- DIRECTIONS FOR THIS TASK: Please return only the lines from the one holding "camera_right=-160 camera_up=25" through the one holding "type=shifted; before=yellow_vase; pos1=678,146,730,246;", exactly as they appear in the records below, both ends included.

- TASK MATERIAL:
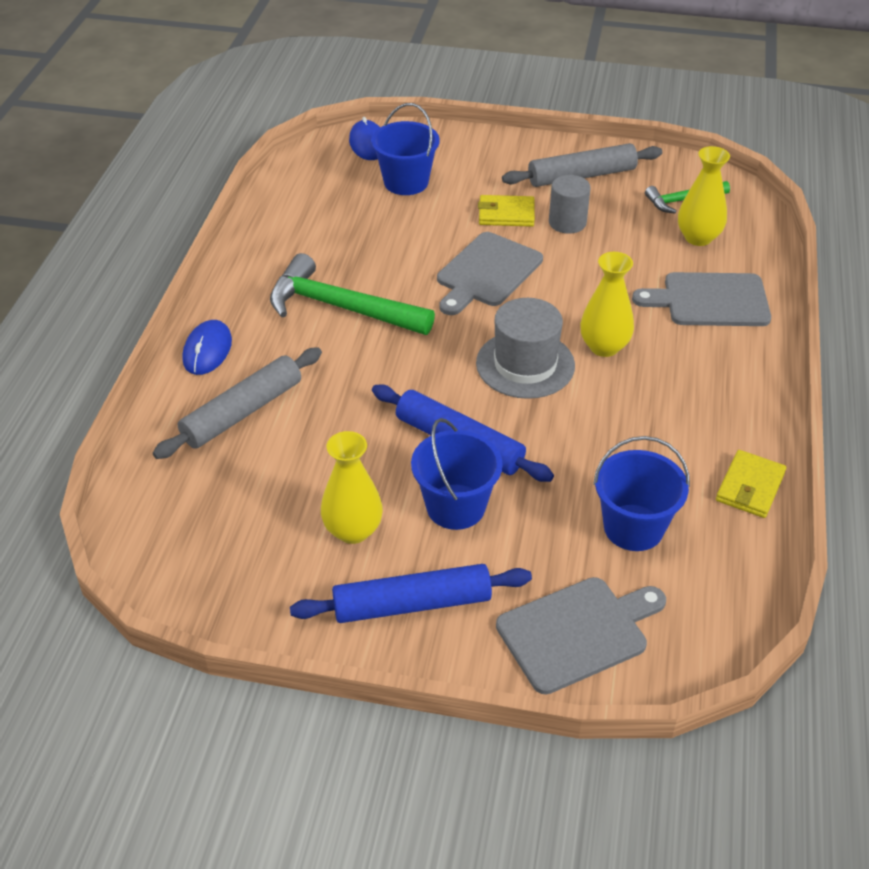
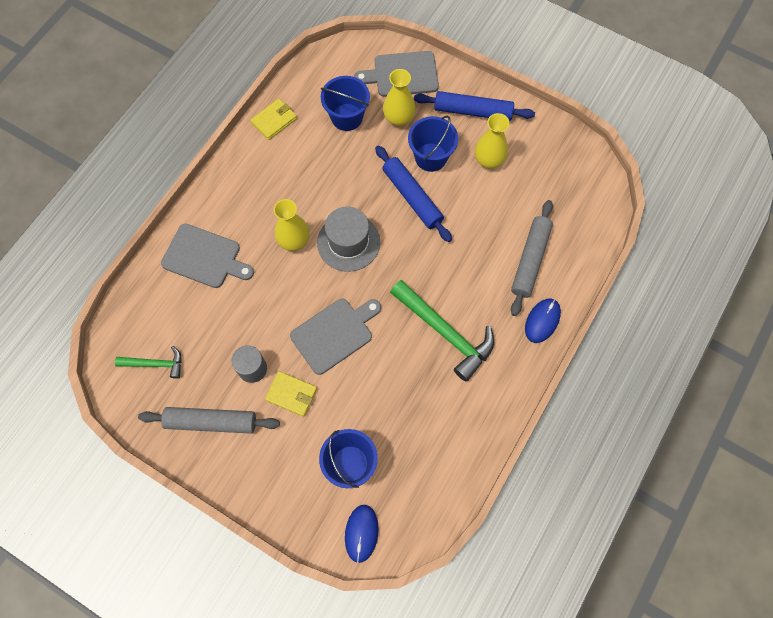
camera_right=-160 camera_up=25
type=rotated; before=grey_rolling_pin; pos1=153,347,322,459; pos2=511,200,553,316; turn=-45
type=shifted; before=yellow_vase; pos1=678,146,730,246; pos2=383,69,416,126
==
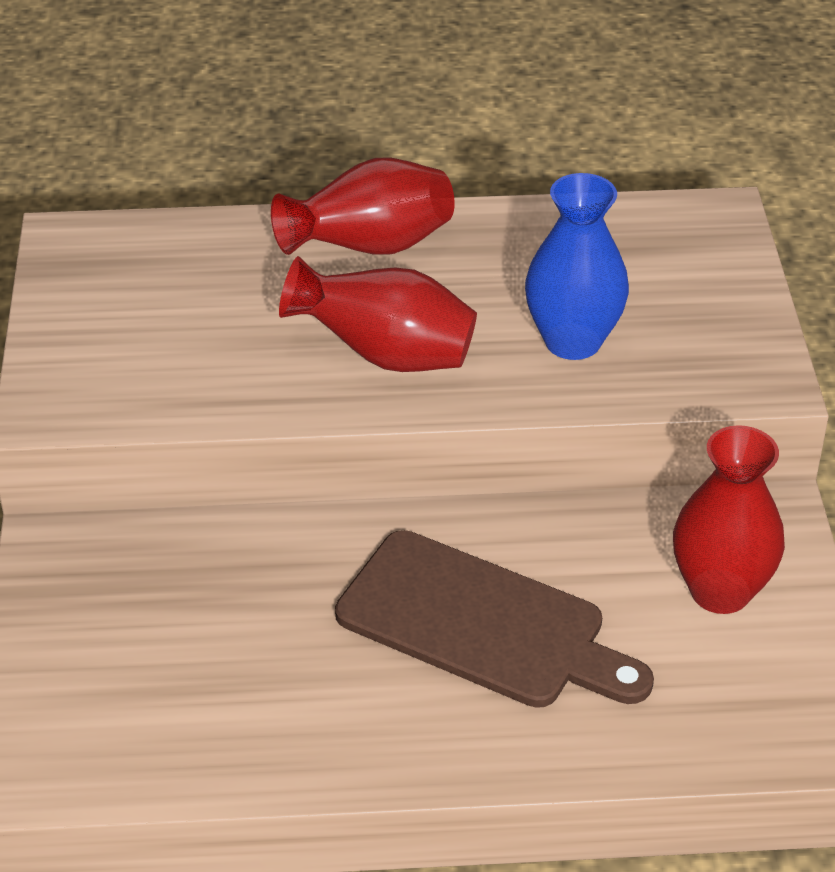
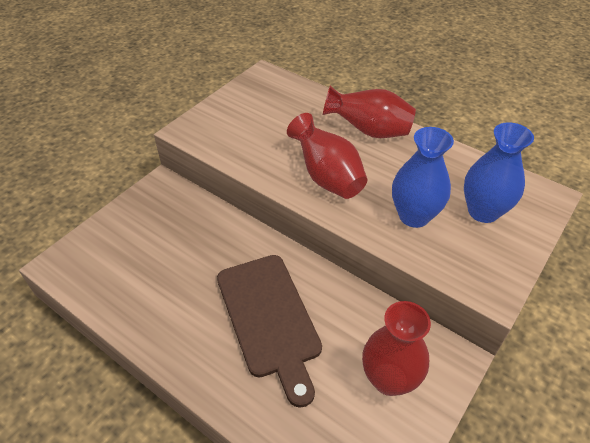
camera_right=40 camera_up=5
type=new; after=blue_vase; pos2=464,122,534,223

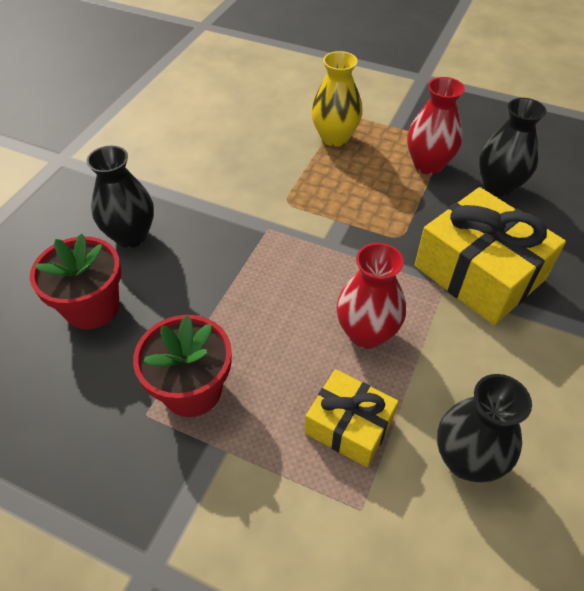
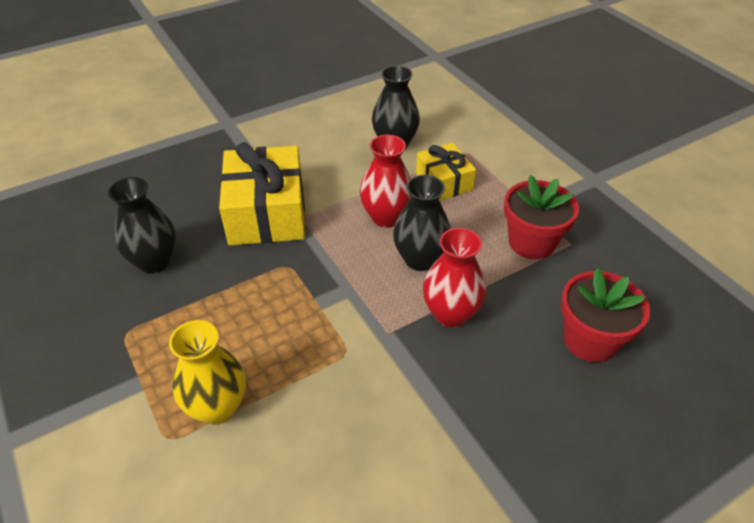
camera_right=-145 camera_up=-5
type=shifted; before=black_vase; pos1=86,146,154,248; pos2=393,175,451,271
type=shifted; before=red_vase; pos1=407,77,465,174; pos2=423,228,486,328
==
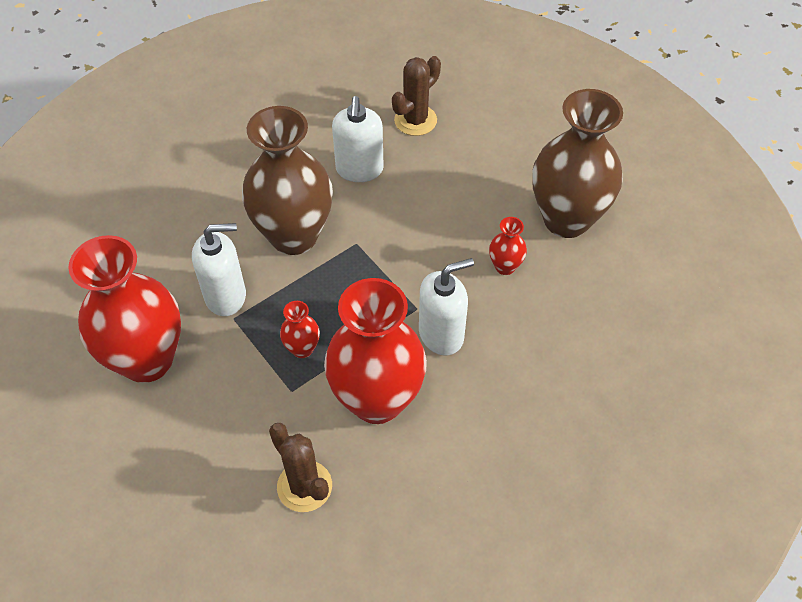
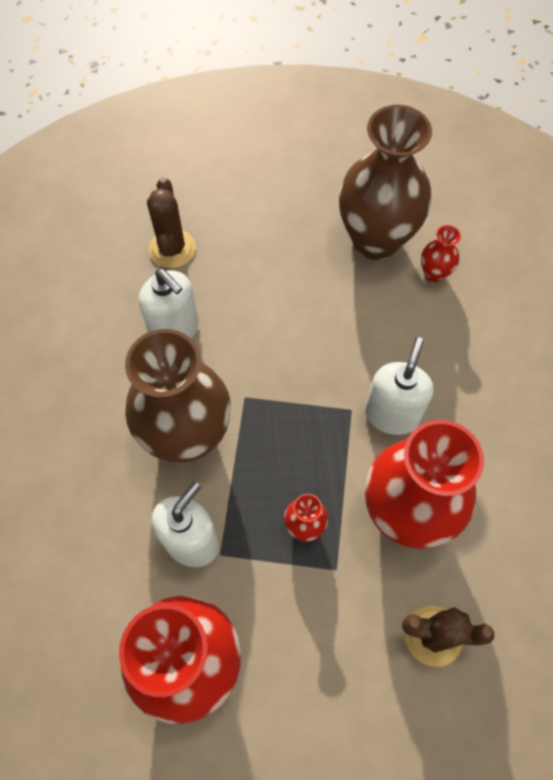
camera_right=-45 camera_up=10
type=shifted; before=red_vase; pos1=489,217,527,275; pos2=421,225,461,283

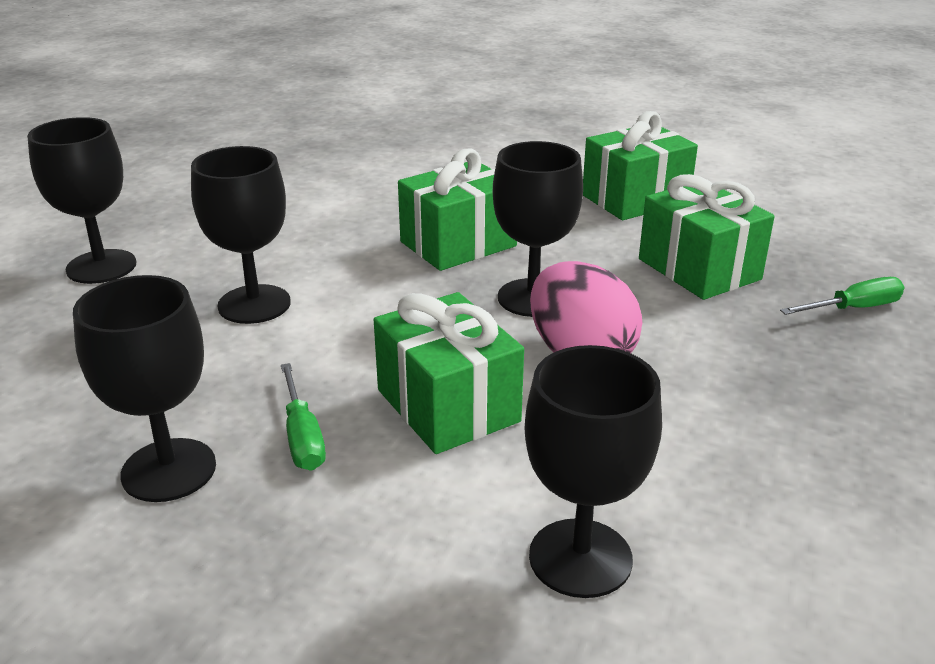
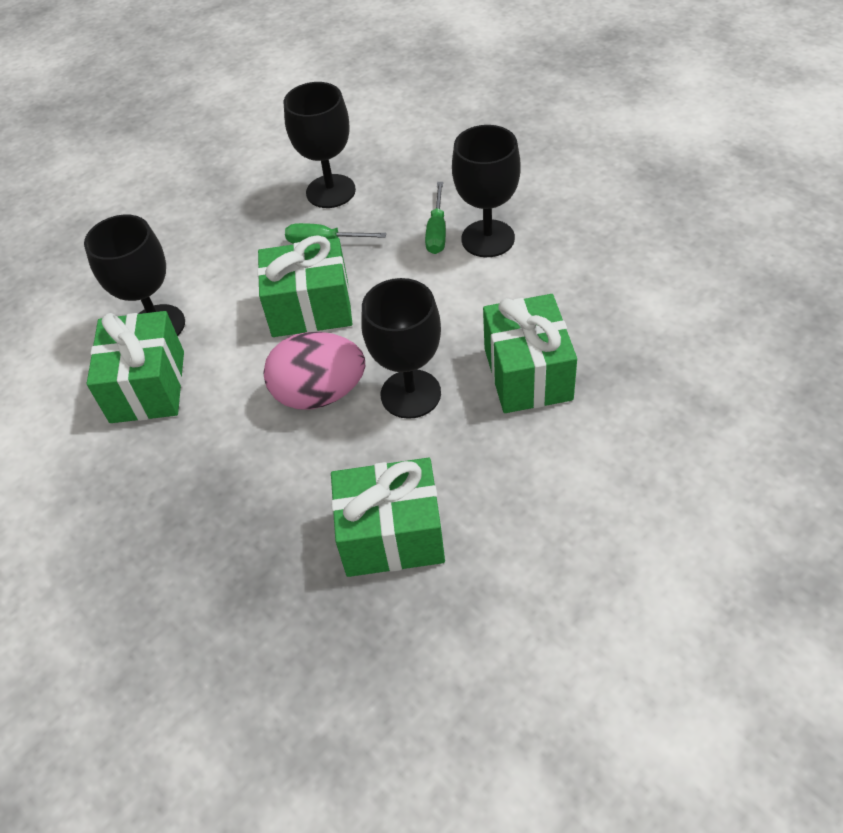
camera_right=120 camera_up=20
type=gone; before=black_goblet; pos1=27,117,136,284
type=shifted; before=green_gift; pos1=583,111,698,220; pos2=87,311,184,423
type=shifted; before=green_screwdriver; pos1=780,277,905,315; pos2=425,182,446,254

- RESPONSE AREA:
camera_right=-160 camera_up=25
type=rotated; before=grey_rolling_pin; pos1=153,347,322,459; pos2=511,200,553,316; turn=-45
type=shifted; before=yellow_vase; pos1=678,146,730,246; pos2=383,69,416,126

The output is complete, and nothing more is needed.